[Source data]
--- START ---

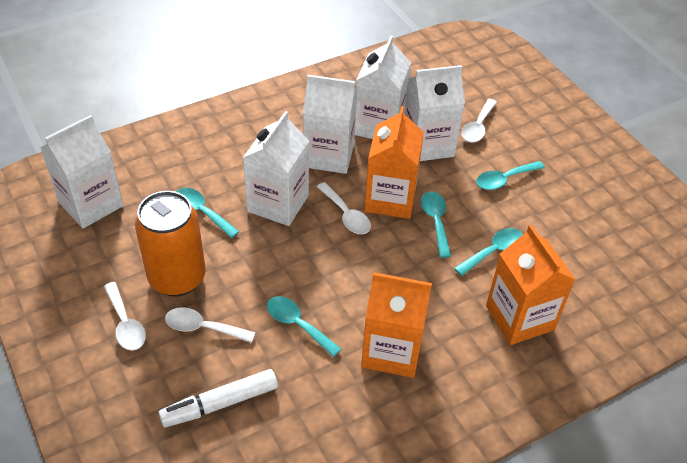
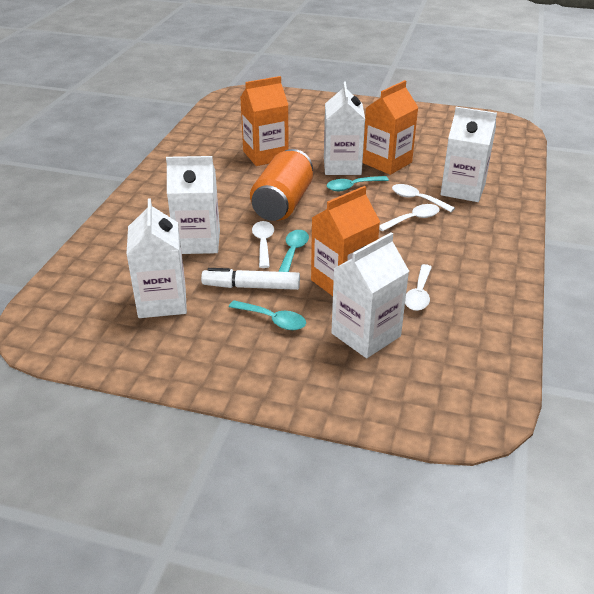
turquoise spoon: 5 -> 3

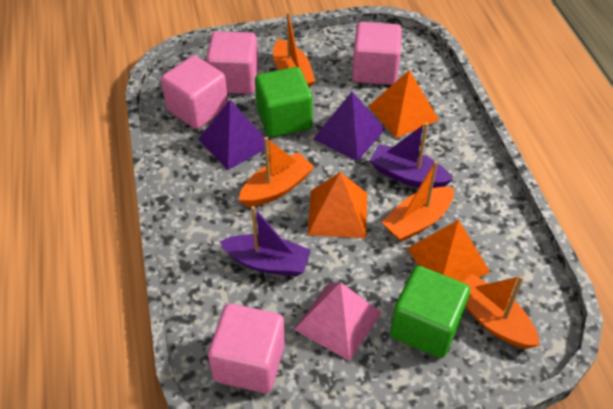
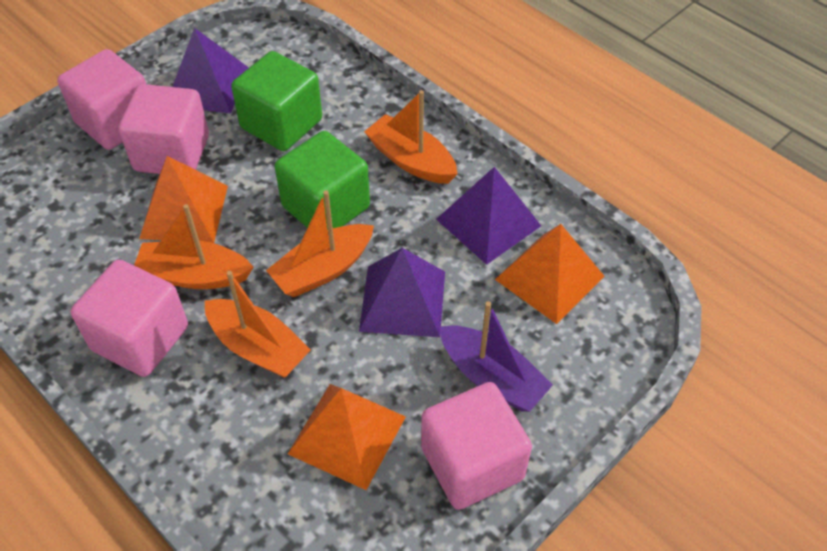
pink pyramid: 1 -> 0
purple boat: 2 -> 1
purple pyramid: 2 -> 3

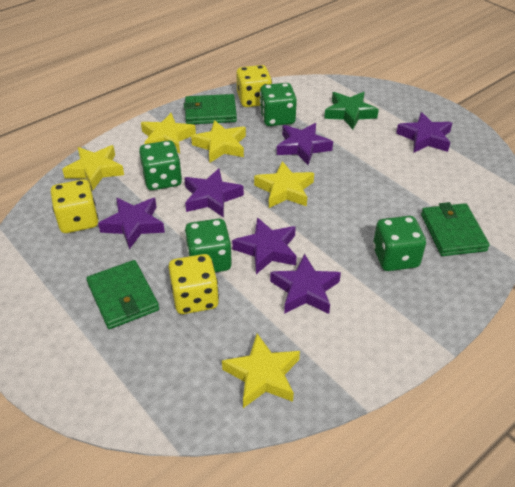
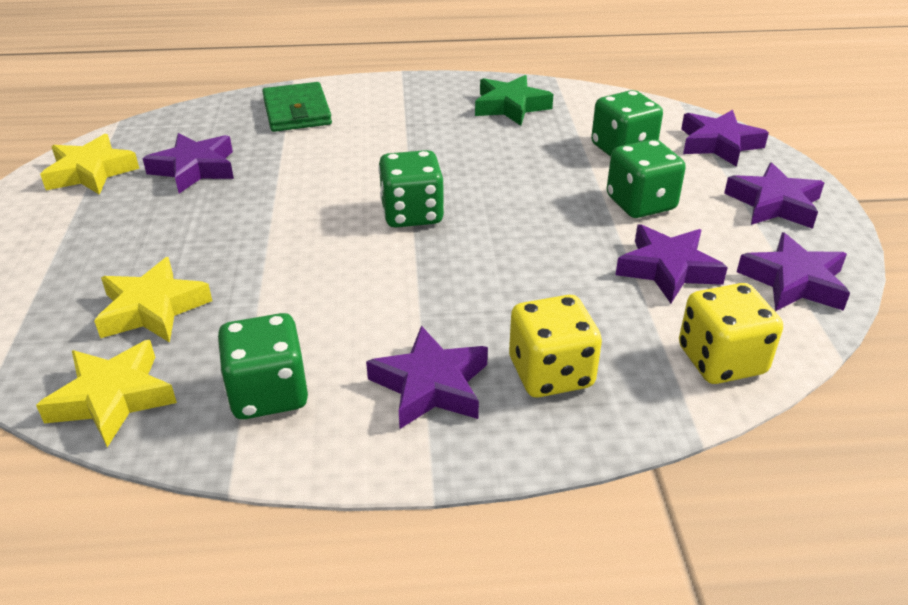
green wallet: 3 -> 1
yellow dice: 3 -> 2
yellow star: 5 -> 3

--- END ---

All of the entries above should be copied exactly, except for the pictures.

Solved problem ->
turquoise spoon: 5 -> 3

pink pyramid: 1 -> 0
purple boat: 2 -> 1
purple pyramid: 2 -> 3

green wallet: 3 -> 1
yellow dice: 3 -> 2
yellow star: 5 -> 3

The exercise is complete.